- _PROBLEM REQUIREMENTS_:
Write out every line of text in the items below word for word, leaving out the pictures.

+---+

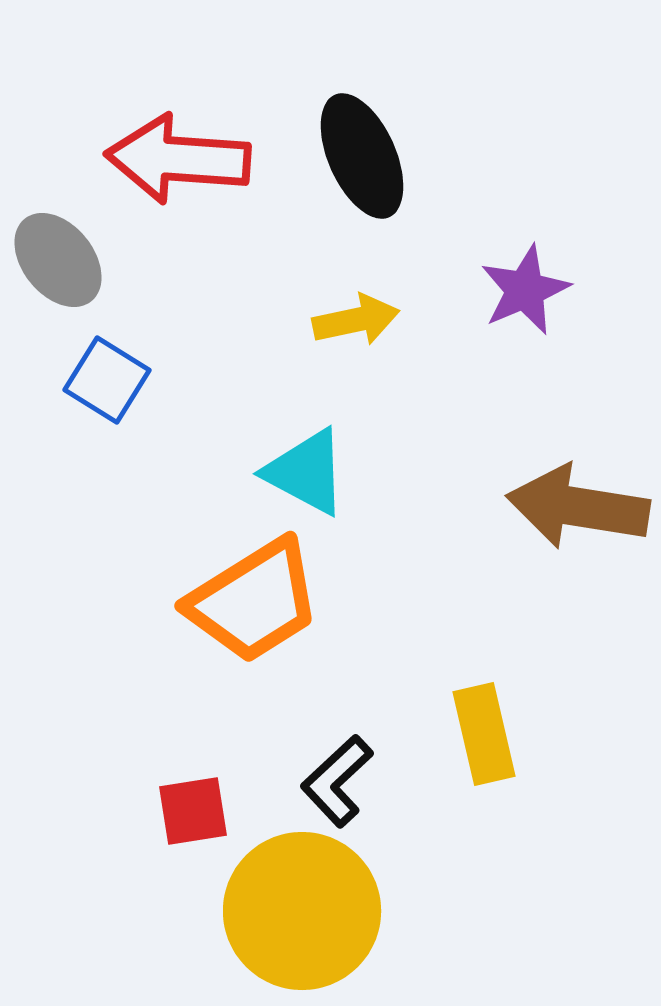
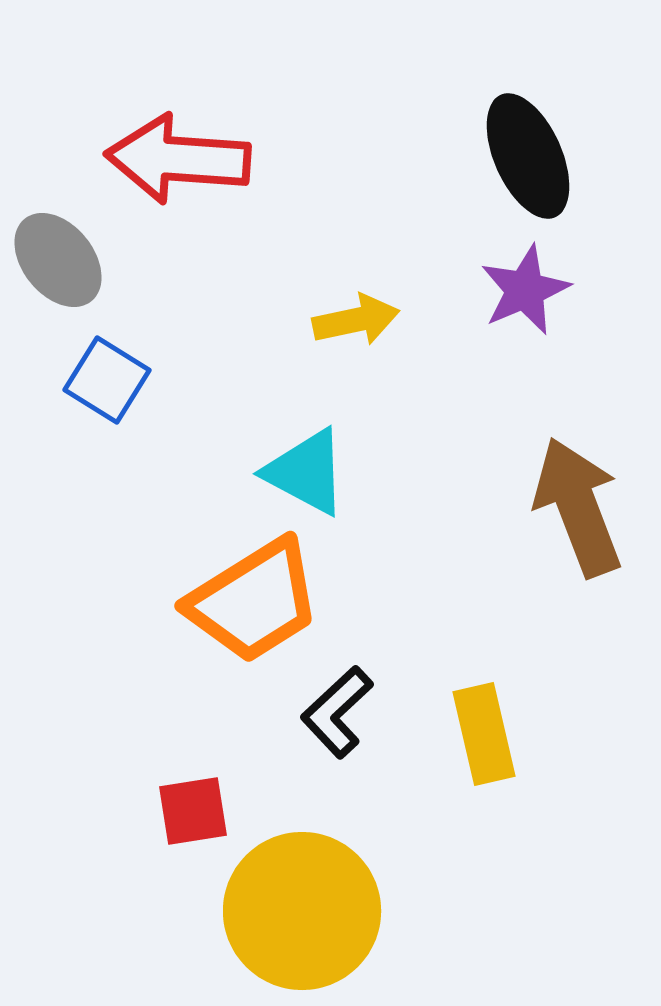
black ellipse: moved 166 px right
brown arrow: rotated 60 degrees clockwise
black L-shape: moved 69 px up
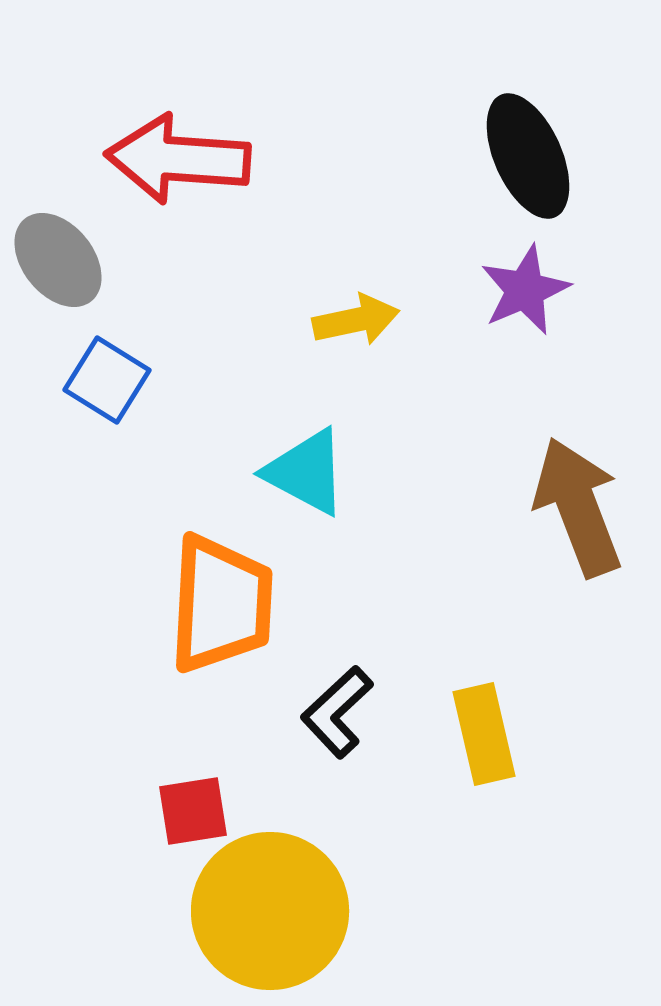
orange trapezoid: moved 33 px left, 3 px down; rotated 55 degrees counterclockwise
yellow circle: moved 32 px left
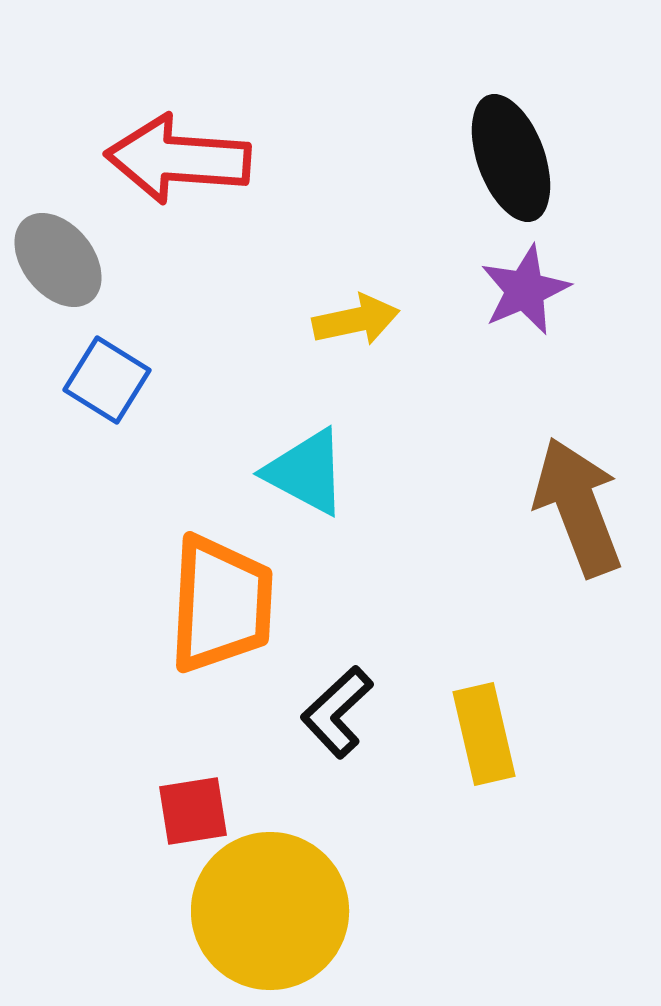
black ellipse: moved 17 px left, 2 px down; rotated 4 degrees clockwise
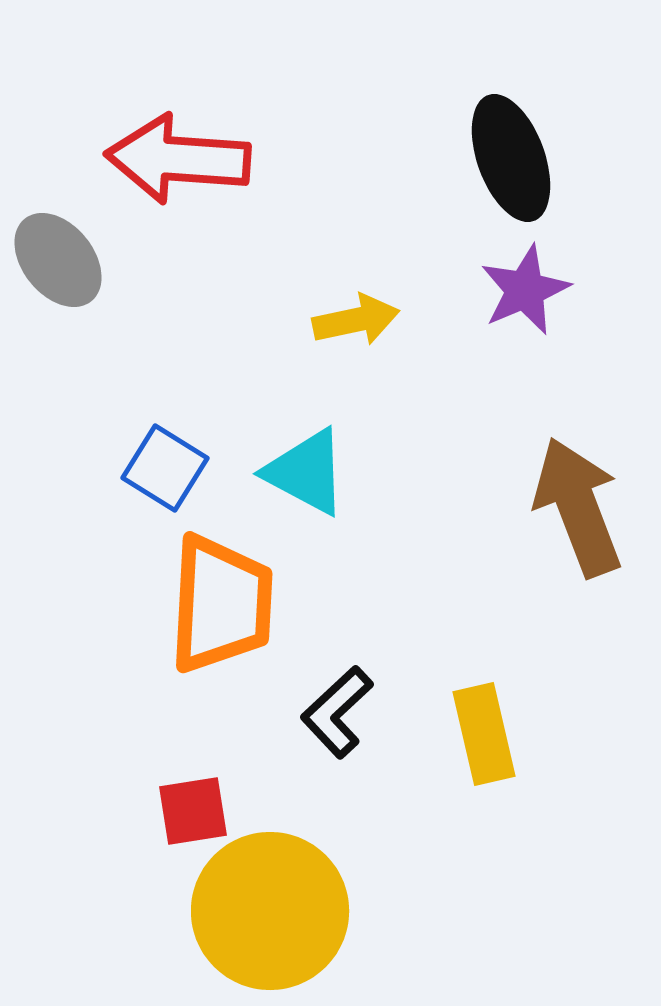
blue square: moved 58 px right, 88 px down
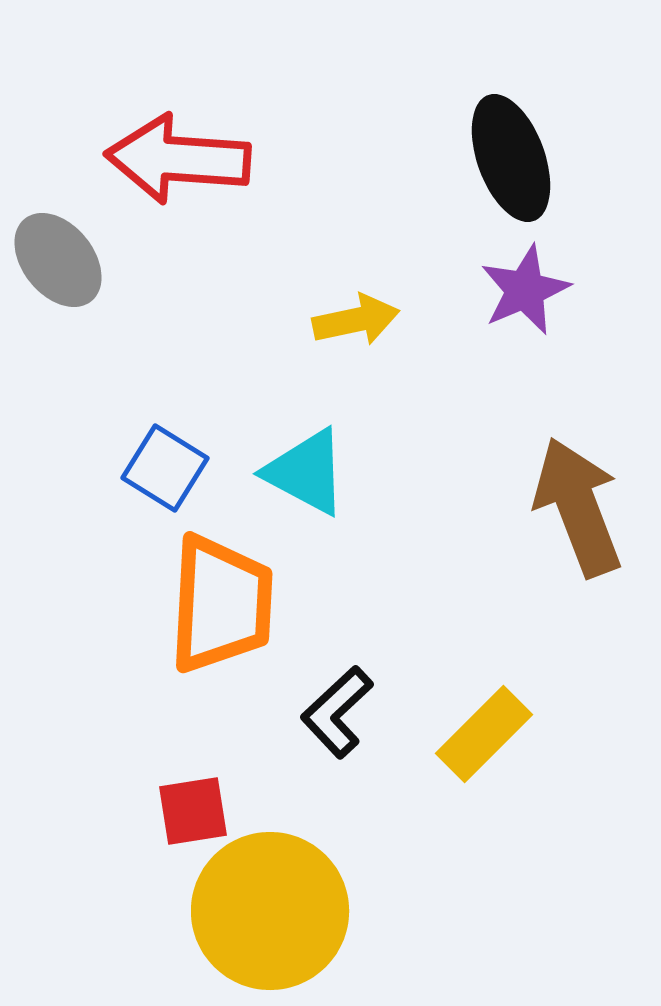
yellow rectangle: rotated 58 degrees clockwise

+---+

- _THE RESULT_:
black ellipse: moved 166 px right
brown arrow: rotated 60 degrees clockwise
black L-shape: moved 69 px up
orange trapezoid: moved 33 px left, 3 px down; rotated 55 degrees counterclockwise
yellow circle: moved 32 px left
black ellipse: moved 17 px left, 2 px down; rotated 4 degrees clockwise
blue square: moved 58 px right, 88 px down
yellow rectangle: rotated 58 degrees clockwise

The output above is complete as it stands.